#### [Materials provided]
----
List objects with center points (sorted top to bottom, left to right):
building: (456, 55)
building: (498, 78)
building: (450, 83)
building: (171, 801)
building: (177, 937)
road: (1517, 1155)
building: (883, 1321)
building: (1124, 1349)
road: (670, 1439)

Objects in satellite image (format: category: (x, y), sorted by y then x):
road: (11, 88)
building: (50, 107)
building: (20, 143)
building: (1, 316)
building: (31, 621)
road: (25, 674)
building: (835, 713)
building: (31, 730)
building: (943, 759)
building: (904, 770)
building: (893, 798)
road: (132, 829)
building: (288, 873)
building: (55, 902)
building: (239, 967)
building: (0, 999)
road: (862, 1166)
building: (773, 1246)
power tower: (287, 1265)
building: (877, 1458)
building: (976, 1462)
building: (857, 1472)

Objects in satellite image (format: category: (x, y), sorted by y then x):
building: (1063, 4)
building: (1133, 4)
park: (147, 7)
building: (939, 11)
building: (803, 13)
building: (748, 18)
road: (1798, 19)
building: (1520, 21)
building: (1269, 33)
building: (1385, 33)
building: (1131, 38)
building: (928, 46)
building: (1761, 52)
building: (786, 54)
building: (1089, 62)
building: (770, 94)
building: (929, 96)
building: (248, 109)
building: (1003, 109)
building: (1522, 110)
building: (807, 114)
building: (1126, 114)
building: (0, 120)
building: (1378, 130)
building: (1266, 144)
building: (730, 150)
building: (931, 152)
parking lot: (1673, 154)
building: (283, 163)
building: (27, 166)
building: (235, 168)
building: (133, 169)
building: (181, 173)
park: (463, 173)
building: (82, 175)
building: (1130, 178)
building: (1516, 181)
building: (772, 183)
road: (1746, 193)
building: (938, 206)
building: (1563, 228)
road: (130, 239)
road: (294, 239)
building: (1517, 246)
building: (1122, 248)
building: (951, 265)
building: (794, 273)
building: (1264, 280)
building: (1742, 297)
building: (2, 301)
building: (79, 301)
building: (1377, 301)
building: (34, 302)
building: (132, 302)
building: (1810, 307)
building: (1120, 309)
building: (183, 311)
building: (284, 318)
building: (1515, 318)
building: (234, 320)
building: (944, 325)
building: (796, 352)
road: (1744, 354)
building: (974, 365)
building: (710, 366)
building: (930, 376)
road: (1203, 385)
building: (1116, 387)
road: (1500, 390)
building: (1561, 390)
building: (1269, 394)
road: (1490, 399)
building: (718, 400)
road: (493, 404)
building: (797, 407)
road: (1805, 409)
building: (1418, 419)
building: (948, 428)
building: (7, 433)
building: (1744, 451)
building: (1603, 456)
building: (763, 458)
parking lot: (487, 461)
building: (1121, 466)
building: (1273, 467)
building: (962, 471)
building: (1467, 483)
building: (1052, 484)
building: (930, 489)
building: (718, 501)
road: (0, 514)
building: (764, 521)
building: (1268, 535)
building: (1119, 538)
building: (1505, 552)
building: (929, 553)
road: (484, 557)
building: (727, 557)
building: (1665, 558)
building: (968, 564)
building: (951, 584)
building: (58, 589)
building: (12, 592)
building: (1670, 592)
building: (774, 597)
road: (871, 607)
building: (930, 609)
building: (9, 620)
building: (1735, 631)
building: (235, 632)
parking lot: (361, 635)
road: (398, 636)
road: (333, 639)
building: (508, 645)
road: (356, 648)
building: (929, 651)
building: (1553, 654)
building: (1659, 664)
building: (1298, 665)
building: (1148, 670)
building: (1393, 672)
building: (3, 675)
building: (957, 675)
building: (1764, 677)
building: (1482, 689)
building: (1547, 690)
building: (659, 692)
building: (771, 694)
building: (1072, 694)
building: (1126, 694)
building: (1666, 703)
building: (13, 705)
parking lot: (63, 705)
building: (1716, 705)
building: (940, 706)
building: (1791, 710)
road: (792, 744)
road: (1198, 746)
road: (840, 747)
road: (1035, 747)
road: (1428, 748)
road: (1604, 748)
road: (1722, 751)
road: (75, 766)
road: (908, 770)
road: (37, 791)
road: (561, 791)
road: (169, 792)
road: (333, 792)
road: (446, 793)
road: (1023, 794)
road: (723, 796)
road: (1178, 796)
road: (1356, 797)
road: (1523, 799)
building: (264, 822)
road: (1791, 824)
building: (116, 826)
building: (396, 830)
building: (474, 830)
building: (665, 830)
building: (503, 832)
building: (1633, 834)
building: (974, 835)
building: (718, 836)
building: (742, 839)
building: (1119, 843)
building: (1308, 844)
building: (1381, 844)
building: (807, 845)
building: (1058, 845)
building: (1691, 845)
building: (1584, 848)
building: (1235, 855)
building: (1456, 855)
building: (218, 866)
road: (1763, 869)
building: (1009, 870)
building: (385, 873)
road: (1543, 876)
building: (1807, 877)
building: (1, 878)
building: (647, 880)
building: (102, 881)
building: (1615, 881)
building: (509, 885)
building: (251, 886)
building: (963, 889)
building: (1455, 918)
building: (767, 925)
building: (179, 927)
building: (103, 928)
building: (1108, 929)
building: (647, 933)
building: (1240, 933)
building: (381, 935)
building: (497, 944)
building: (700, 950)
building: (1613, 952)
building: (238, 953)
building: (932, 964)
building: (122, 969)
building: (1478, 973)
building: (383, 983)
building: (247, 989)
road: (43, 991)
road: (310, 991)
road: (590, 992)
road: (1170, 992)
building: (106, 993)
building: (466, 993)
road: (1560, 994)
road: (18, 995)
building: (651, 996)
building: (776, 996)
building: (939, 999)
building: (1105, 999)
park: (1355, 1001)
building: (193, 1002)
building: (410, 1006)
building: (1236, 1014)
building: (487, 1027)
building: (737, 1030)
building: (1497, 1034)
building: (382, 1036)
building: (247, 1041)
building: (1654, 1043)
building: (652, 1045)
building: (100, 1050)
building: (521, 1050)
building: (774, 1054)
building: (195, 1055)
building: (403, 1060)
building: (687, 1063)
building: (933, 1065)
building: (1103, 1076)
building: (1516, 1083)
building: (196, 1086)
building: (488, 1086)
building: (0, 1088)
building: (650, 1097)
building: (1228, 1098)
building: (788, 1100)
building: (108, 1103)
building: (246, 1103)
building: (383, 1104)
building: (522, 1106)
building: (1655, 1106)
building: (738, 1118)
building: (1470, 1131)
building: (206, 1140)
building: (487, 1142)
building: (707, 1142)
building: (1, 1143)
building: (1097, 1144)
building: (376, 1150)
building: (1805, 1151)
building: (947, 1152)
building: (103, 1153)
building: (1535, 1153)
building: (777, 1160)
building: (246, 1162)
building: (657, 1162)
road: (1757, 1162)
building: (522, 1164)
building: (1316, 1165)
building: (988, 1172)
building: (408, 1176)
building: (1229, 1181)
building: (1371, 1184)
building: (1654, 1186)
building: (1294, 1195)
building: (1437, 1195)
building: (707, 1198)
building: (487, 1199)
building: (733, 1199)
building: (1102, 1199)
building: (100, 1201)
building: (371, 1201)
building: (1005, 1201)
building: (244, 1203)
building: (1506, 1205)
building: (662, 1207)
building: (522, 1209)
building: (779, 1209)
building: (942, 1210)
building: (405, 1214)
----
#### [Work required]
Transcribe the listing above verbatim, leaving every line whole.

#### [Completed exercise]
List objects with center points (sorted top to bottom, left to right):
building: (456, 55)
building: (498, 78)
building: (450, 83)
building: (171, 801)
building: (177, 937)
road: (1517, 1155)
building: (883, 1321)
building: (1124, 1349)
road: (670, 1439)

Objects in satellite image (format: category: (x, y), sorted by y then x):
road: (11, 88)
building: (50, 107)
building: (20, 143)
building: (1, 316)
building: (31, 621)
road: (25, 674)
building: (835, 713)
building: (31, 730)
building: (943, 759)
building: (904, 770)
building: (893, 798)
road: (132, 829)
building: (288, 873)
building: (55, 902)
building: (239, 967)
building: (0, 999)
road: (862, 1166)
building: (773, 1246)
power tower: (287, 1265)
building: (877, 1458)
building: (976, 1462)
building: (857, 1472)

Objects in satellite image (format: category: (x, y), sorted by y then x):
building: (1063, 4)
building: (1133, 4)
park: (147, 7)
building: (939, 11)
building: (803, 13)
building: (748, 18)
road: (1798, 19)
building: (1520, 21)
building: (1269, 33)
building: (1385, 33)
building: (1131, 38)
building: (928, 46)
building: (1761, 52)
building: (786, 54)
building: (1089, 62)
building: (770, 94)
building: (929, 96)
building: (248, 109)
building: (1003, 109)
building: (1522, 110)
building: (807, 114)
building: (1126, 114)
building: (0, 120)
building: (1378, 130)
building: (1266, 144)
building: (730, 150)
building: (931, 152)
parking lot: (1673, 154)
building: (283, 163)
building: (27, 166)
building: (235, 168)
building: (133, 169)
building: (181, 173)
park: (463, 173)
building: (82, 175)
building: (1130, 178)
building: (1516, 181)
building: (772, 183)
road: (1746, 193)
building: (938, 206)
building: (1563, 228)
road: (130, 239)
road: (294, 239)
building: (1517, 246)
building: (1122, 248)
building: (951, 265)
building: (794, 273)
building: (1264, 280)
building: (1742, 297)
building: (2, 301)
building: (79, 301)
building: (1377, 301)
building: (34, 302)
building: (132, 302)
building: (1810, 307)
building: (1120, 309)
building: (183, 311)
building: (284, 318)
building: (1515, 318)
building: (234, 320)
building: (944, 325)
building: (796, 352)
road: (1744, 354)
building: (974, 365)
building: (710, 366)
building: (930, 376)
road: (1203, 385)
building: (1116, 387)
road: (1500, 390)
building: (1561, 390)
building: (1269, 394)
road: (1490, 399)
building: (718, 400)
road: (493, 404)
building: (797, 407)
road: (1805, 409)
building: (1418, 419)
building: (948, 428)
building: (7, 433)
building: (1744, 451)
building: (1603, 456)
building: (763, 458)
parking lot: (487, 461)
building: (1121, 466)
building: (1273, 467)
building: (962, 471)
building: (1467, 483)
building: (1052, 484)
building: (930, 489)
building: (718, 501)
road: (0, 514)
building: (764, 521)
building: (1268, 535)
building: (1119, 538)
building: (1505, 552)
building: (929, 553)
road: (484, 557)
building: (727, 557)
building: (1665, 558)
building: (968, 564)
building: (951, 584)
building: (58, 589)
building: (12, 592)
building: (1670, 592)
building: (774, 597)
road: (871, 607)
building: (930, 609)
building: (9, 620)
building: (1735, 631)
building: (235, 632)
parking lot: (361, 635)
road: (398, 636)
road: (333, 639)
building: (508, 645)
road: (356, 648)
building: (929, 651)
building: (1553, 654)
building: (1659, 664)
building: (1298, 665)
building: (1148, 670)
building: (1393, 672)
building: (3, 675)
building: (957, 675)
building: (1764, 677)
building: (1482, 689)
building: (1547, 690)
building: (659, 692)
building: (771, 694)
building: (1072, 694)
building: (1126, 694)
building: (1666, 703)
building: (13, 705)
parking lot: (63, 705)
building: (1716, 705)
building: (940, 706)
building: (1791, 710)
road: (792, 744)
road: (1198, 746)
road: (840, 747)
road: (1035, 747)
road: (1428, 748)
road: (1604, 748)
road: (1722, 751)
road: (75, 766)
road: (908, 770)
road: (37, 791)
road: (561, 791)
road: (169, 792)
road: (333, 792)
road: (446, 793)
road: (1023, 794)
road: (723, 796)
road: (1178, 796)
road: (1356, 797)
road: (1523, 799)
building: (264, 822)
road: (1791, 824)
building: (116, 826)
building: (396, 830)
building: (474, 830)
building: (665, 830)
building: (503, 832)
building: (1633, 834)
building: (974, 835)
building: (718, 836)
building: (742, 839)
building: (1119, 843)
building: (1308, 844)
building: (1381, 844)
building: (807, 845)
building: (1058, 845)
building: (1691, 845)
building: (1584, 848)
building: (1235, 855)
building: (1456, 855)
building: (218, 866)
road: (1763, 869)
building: (1009, 870)
building: (385, 873)
road: (1543, 876)
building: (1807, 877)
building: (1, 878)
building: (647, 880)
building: (102, 881)
building: (1615, 881)
building: (509, 885)
building: (251, 886)
building: (963, 889)
building: (1455, 918)
building: (767, 925)
building: (179, 927)
building: (103, 928)
building: (1108, 929)
building: (647, 933)
building: (1240, 933)
building: (381, 935)
building: (497, 944)
building: (700, 950)
building: (1613, 952)
building: (238, 953)
building: (932, 964)
building: (122, 969)
building: (1478, 973)
building: (383, 983)
building: (247, 989)
road: (43, 991)
road: (310, 991)
road: (590, 992)
road: (1170, 992)
building: (106, 993)
building: (466, 993)
road: (1560, 994)
road: (18, 995)
building: (651, 996)
building: (776, 996)
building: (939, 999)
building: (1105, 999)
park: (1355, 1001)
building: (193, 1002)
building: (410, 1006)
building: (1236, 1014)
building: (487, 1027)
building: (737, 1030)
building: (1497, 1034)
building: (382, 1036)
building: (247, 1041)
building: (1654, 1043)
building: (652, 1045)
building: (100, 1050)
building: (521, 1050)
building: (774, 1054)
building: (195, 1055)
building: (403, 1060)
building: (687, 1063)
building: (933, 1065)
building: (1103, 1076)
building: (1516, 1083)
building: (196, 1086)
building: (488, 1086)
building: (0, 1088)
building: (650, 1097)
building: (1228, 1098)
building: (788, 1100)
building: (108, 1103)
building: (246, 1103)
building: (383, 1104)
building: (522, 1106)
building: (1655, 1106)
building: (738, 1118)
building: (1470, 1131)
building: (206, 1140)
building: (487, 1142)
building: (707, 1142)
building: (1, 1143)
building: (1097, 1144)
building: (376, 1150)
building: (1805, 1151)
building: (947, 1152)
building: (103, 1153)
building: (1535, 1153)
building: (777, 1160)
building: (246, 1162)
building: (657, 1162)
road: (1757, 1162)
building: (522, 1164)
building: (1316, 1165)
building: (988, 1172)
building: (408, 1176)
building: (1229, 1181)
building: (1371, 1184)
building: (1654, 1186)
building: (1294, 1195)
building: (1437, 1195)
building: (707, 1198)
building: (487, 1199)
building: (733, 1199)
building: (1102, 1199)
building: (100, 1201)
building: (371, 1201)
building: (1005, 1201)
building: (244, 1203)
building: (1506, 1205)
building: (662, 1207)
building: (522, 1209)
building: (779, 1209)
building: (942, 1210)
building: (405, 1214)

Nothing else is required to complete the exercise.